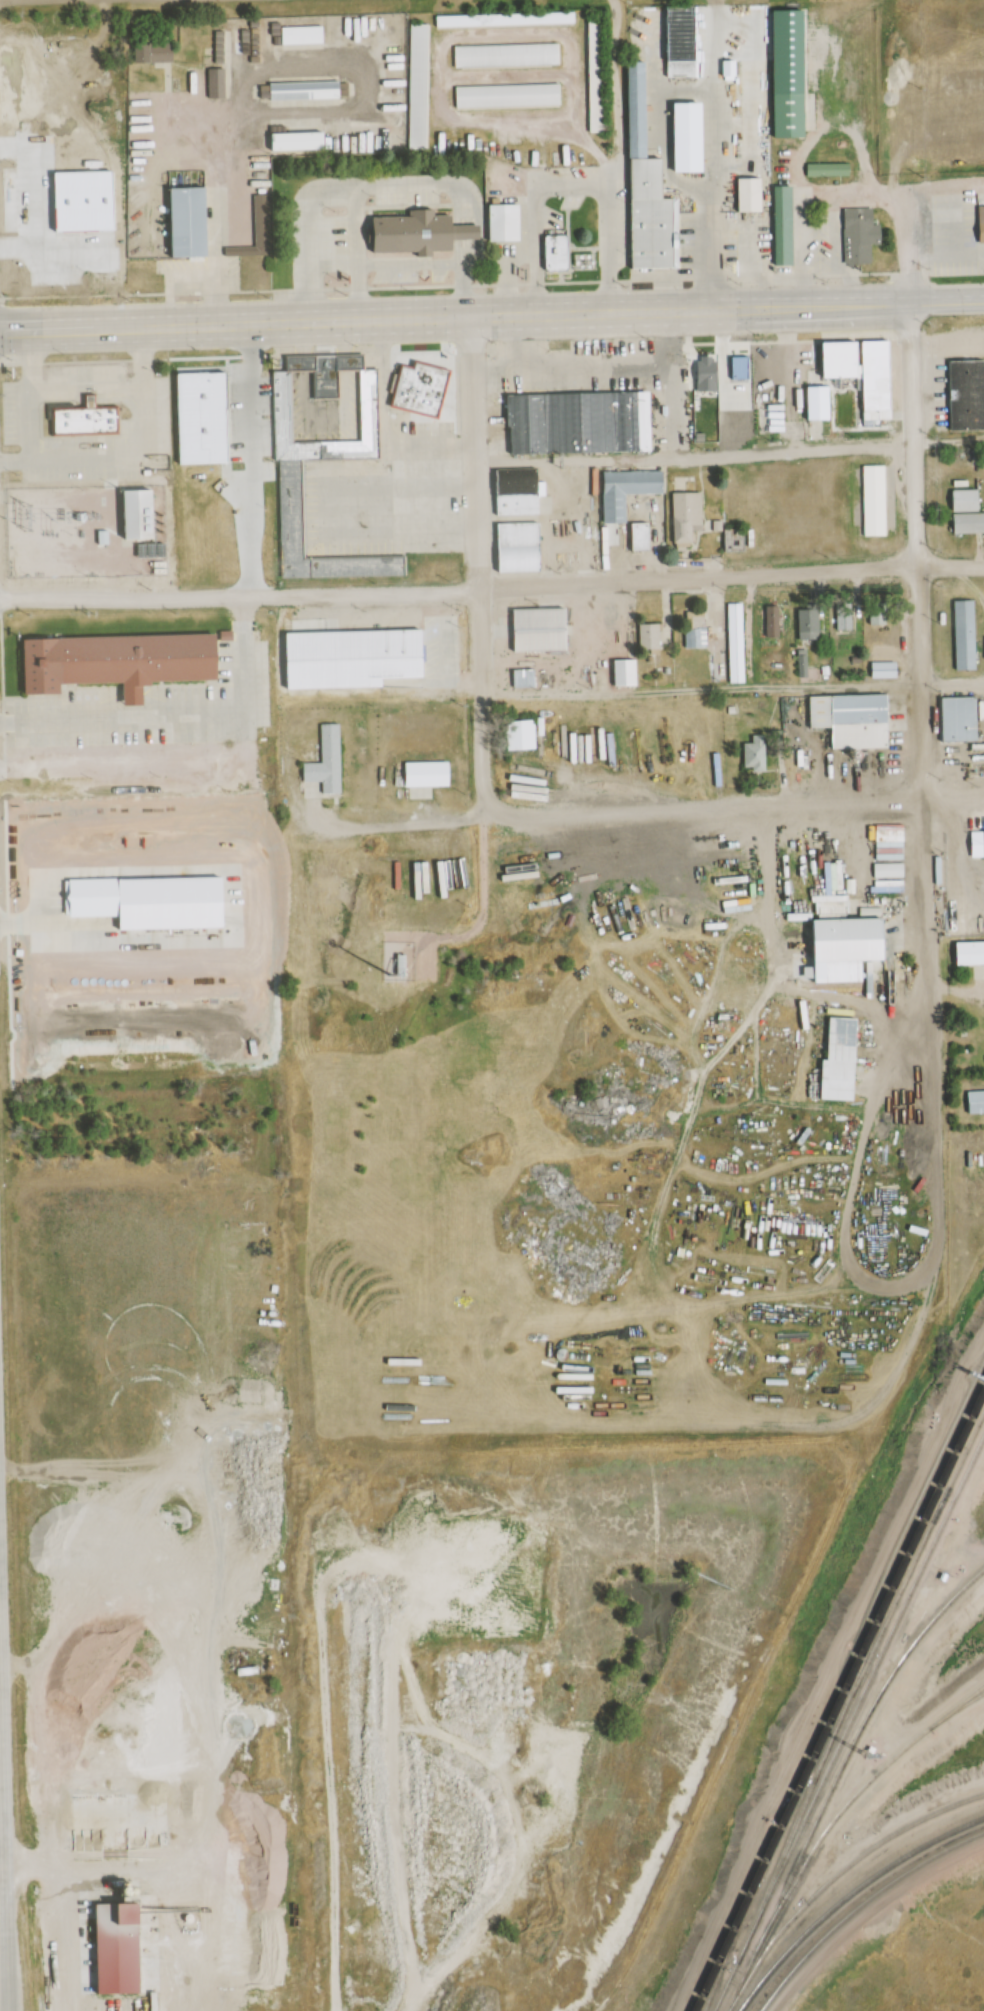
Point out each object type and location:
building: (505, 19)
building: (302, 34)
building: (683, 42)
building: (155, 51)
building: (506, 55)
building: (789, 73)
building: (597, 76)
building: (212, 83)
building: (418, 86)
building: (304, 90)
building: (507, 96)
building: (692, 137)
building: (299, 141)
building: (828, 169)
building: (649, 187)
road: (802, 193)
building: (751, 194)
building: (506, 221)
building: (190, 222)
building: (982, 222)
building: (784, 225)
building: (258, 230)
building: (422, 232)
building: (861, 235)
building: (556, 252)
road: (856, 297)
road: (364, 312)
street lamp: (62, 355)
building: (865, 371)
building: (708, 374)
building: (422, 389)
building: (966, 395)
building: (92, 401)
building: (724, 412)
building: (85, 421)
building: (580, 423)
road: (694, 454)
building: (181, 471)
building: (519, 491)
building: (626, 497)
building: (875, 500)
building: (967, 500)
building: (290, 508)
road: (916, 512)
building: (138, 515)
building: (688, 516)
power tower: (1, 517)
power tower: (26, 518)
building: (969, 522)
power substation: (84, 532)
building: (642, 537)
building: (735, 539)
building: (519, 547)
building: (263, 548)
road: (476, 564)
road: (969, 582)
road: (492, 589)
building: (696, 619)
building: (846, 619)
building: (773, 621)
building: (811, 624)
building: (542, 630)
building: (967, 635)
building: (651, 636)
building: (697, 638)
building: (737, 643)
building: (118, 660)
building: (885, 664)
building: (626, 673)
building: (524, 678)
road: (731, 688)
building: (137, 692)
building: (856, 719)
building: (963, 719)
building: (522, 735)
building: (757, 753)
building: (325, 759)
building: (427, 775)
road: (310, 810)
road: (654, 811)
building: (978, 845)
road: (927, 892)
building: (833, 903)
building: (853, 941)
building: (972, 953)
building: (845, 1040)
building: (977, 1100)
road: (882, 1274)
railway: (884, 1570)
railway: (887, 1584)
railway: (871, 1664)
railway: (844, 1703)
railway: (954, 1709)
railway: (833, 1774)
railway: (847, 1801)
road: (3, 1870)
railway: (841, 1871)
railway: (844, 1894)
railway: (744, 1903)
railway: (858, 1905)
railway: (730, 1946)

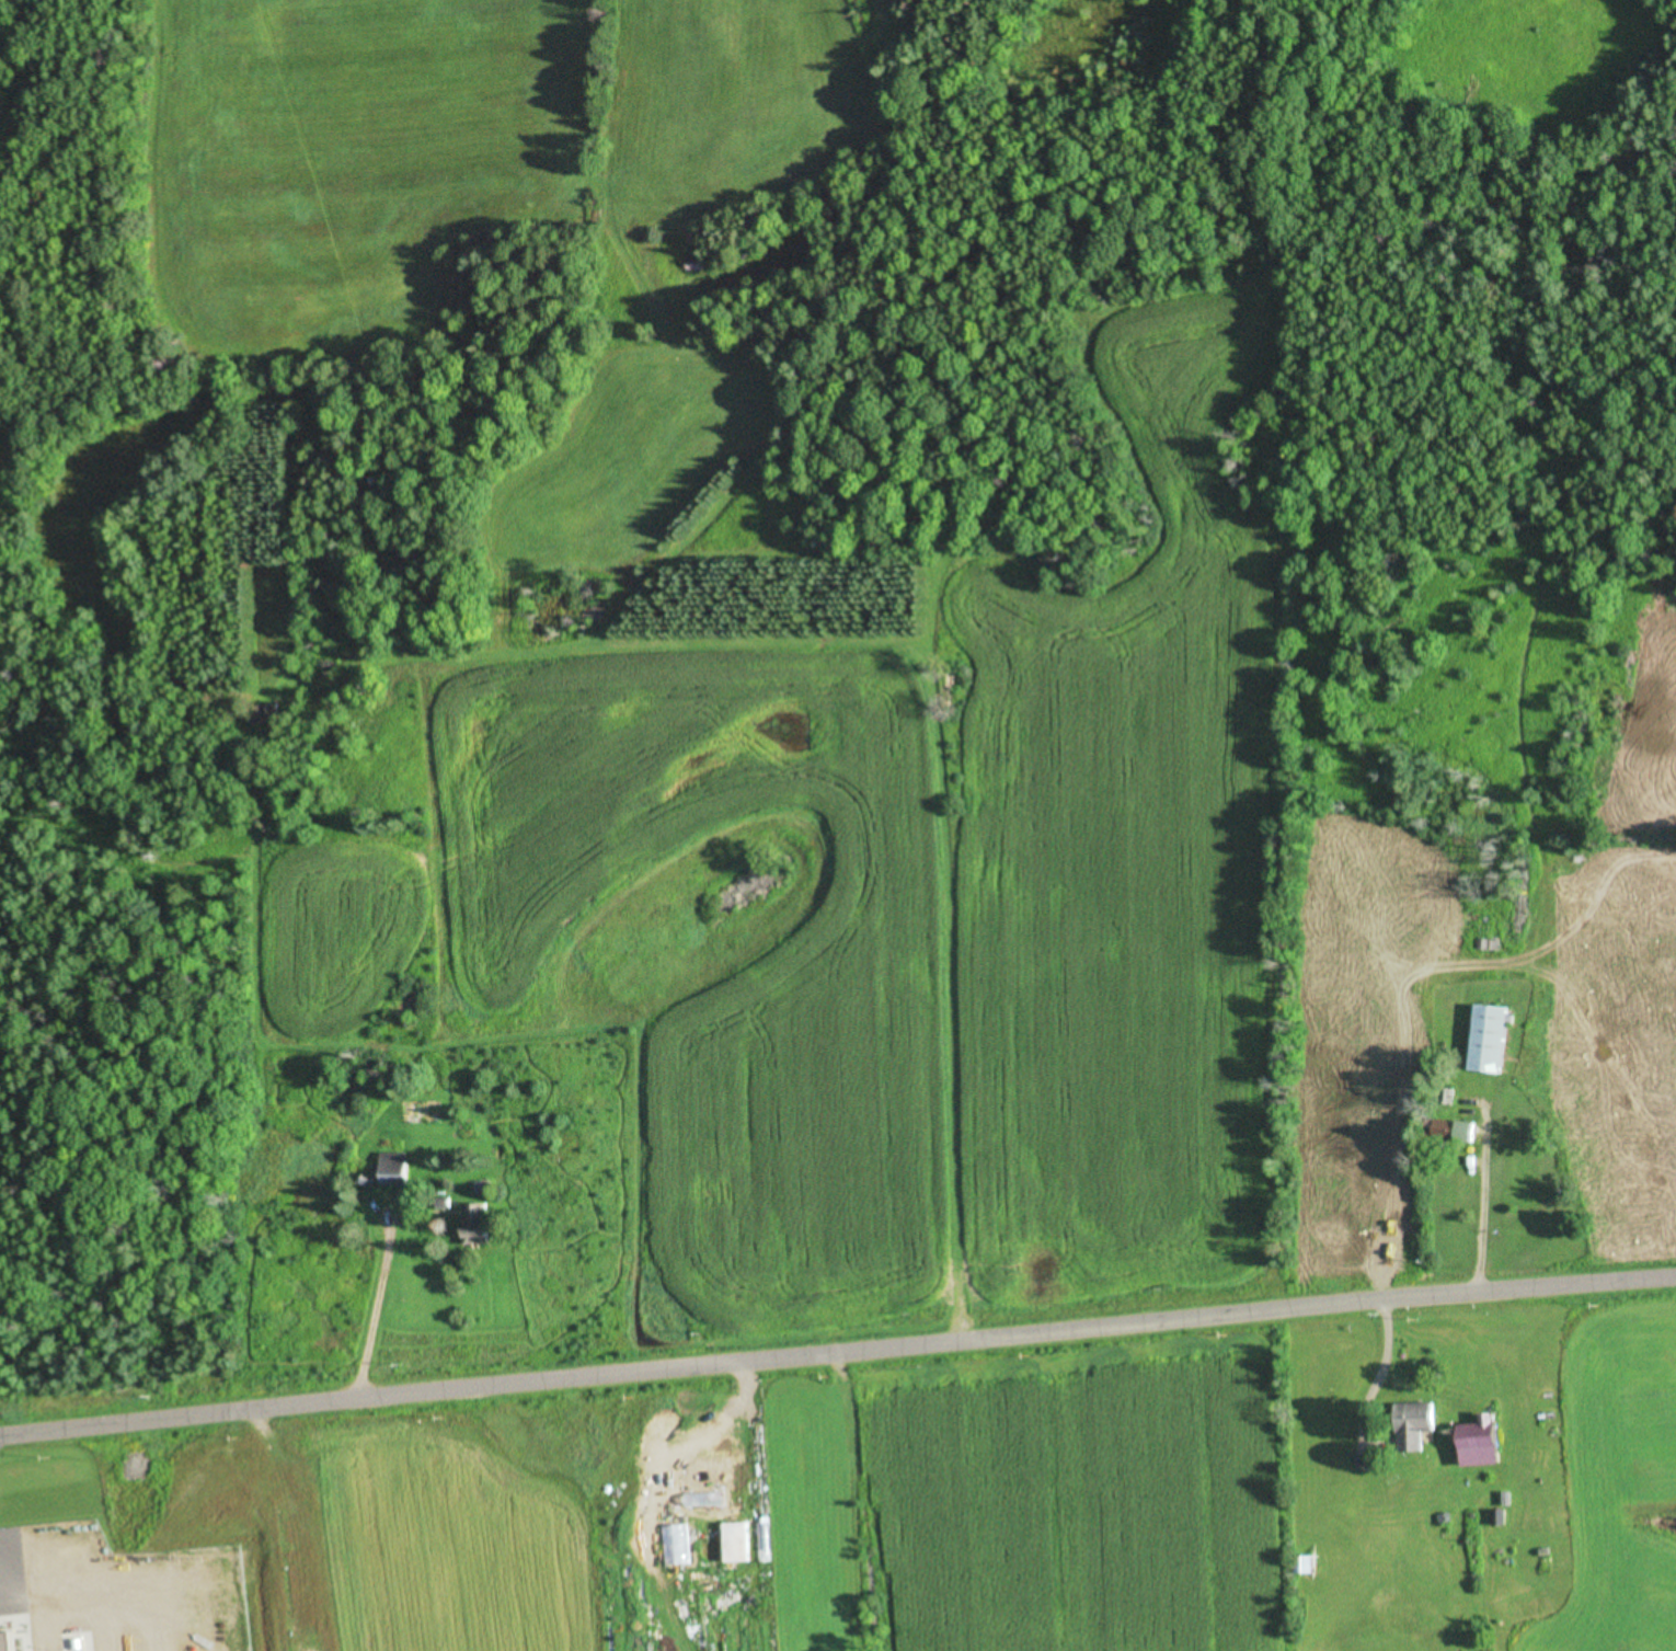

= Work task =
Once the pictures are set aside, repeat the data above exactly as written.

= Reply =
Point out each object type and location:
building: (505, 19)
building: (302, 34)
building: (683, 42)
building: (155, 51)
building: (506, 55)
building: (789, 73)
building: (597, 76)
building: (212, 83)
building: (418, 86)
building: (304, 90)
building: (507, 96)
building: (692, 137)
building: (299, 141)
building: (828, 169)
building: (649, 187)
road: (802, 193)
building: (751, 194)
building: (506, 221)
building: (190, 222)
building: (982, 222)
building: (784, 225)
building: (258, 230)
building: (422, 232)
building: (861, 235)
building: (556, 252)
road: (856, 297)
road: (364, 312)
street lamp: (62, 355)
building: (865, 371)
building: (708, 374)
building: (422, 389)
building: (966, 395)
building: (92, 401)
building: (724, 412)
building: (85, 421)
building: (580, 423)
road: (694, 454)
building: (181, 471)
building: (519, 491)
building: (626, 497)
building: (875, 500)
building: (967, 500)
building: (290, 508)
road: (916, 512)
building: (138, 515)
building: (688, 516)
power tower: (1, 517)
power tower: (26, 518)
building: (969, 522)
power substation: (84, 532)
building: (642, 537)
building: (735, 539)
building: (519, 547)
building: (263, 548)
road: (476, 564)
road: (969, 582)
road: (492, 589)
building: (696, 619)
building: (846, 619)
building: (773, 621)
building: (811, 624)
building: (542, 630)
building: (967, 635)
building: (651, 636)
building: (697, 638)
building: (737, 643)
building: (118, 660)
building: (885, 664)
building: (626, 673)
building: (524, 678)
road: (731, 688)
building: (137, 692)
building: (856, 719)
building: (963, 719)
building: (522, 735)
building: (757, 753)
building: (325, 759)
building: (427, 775)
road: (310, 810)
road: (654, 811)
building: (978, 845)
road: (927, 892)
building: (833, 903)
building: (853, 941)
building: (972, 953)
building: (845, 1040)
building: (977, 1100)
road: (882, 1274)
railway: (884, 1570)
railway: (887, 1584)
railway: (871, 1664)
railway: (844, 1703)
railway: (954, 1709)
railway: (833, 1774)
railway: (847, 1801)
road: (3, 1870)
railway: (841, 1871)
railway: (844, 1894)
railway: (744, 1903)
railway: (858, 1905)
railway: (730, 1946)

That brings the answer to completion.